### Aim of the task
The answer should be every line below, repeated exactly, with the images left out.

### Given material
::::::::::

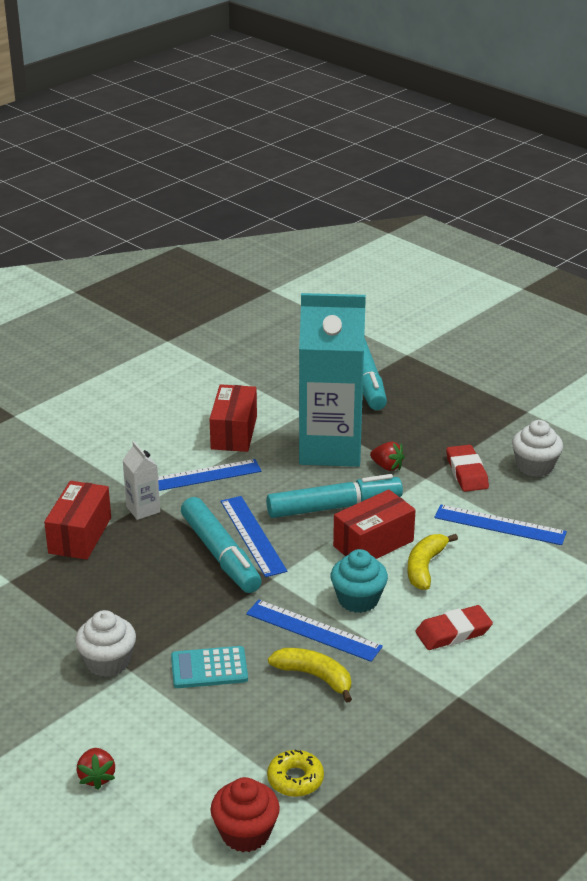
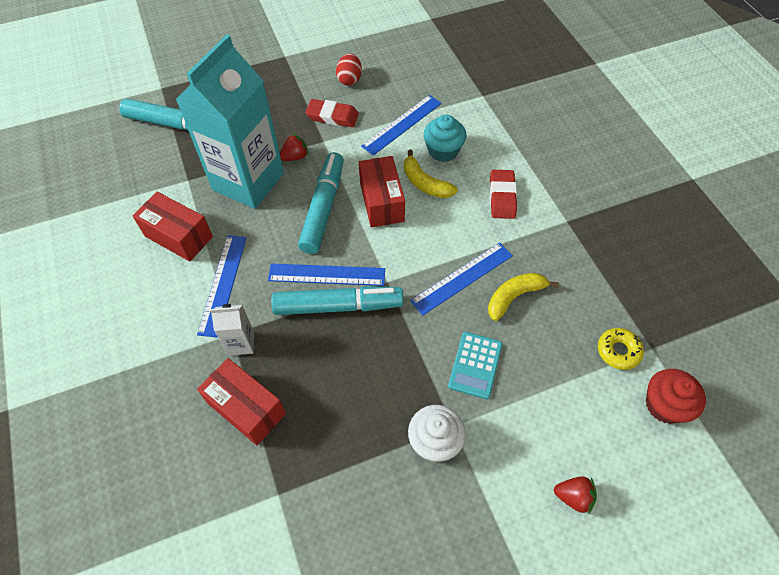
camera: 65 degrees left, 25 degrees up
(358, 599) = (441, 236): turquoise cupcake -> turquoise cupcake (443, 151)
(535, 466) = (349, 79): white cupcake -> red egg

::::::::::

### Answer
camera: 65 degrees left, 25 degrees up
(358, 599) = (441, 236): turquoise cupcake -> turquoise cupcake (443, 151)
(535, 466) = (349, 79): white cupcake -> red egg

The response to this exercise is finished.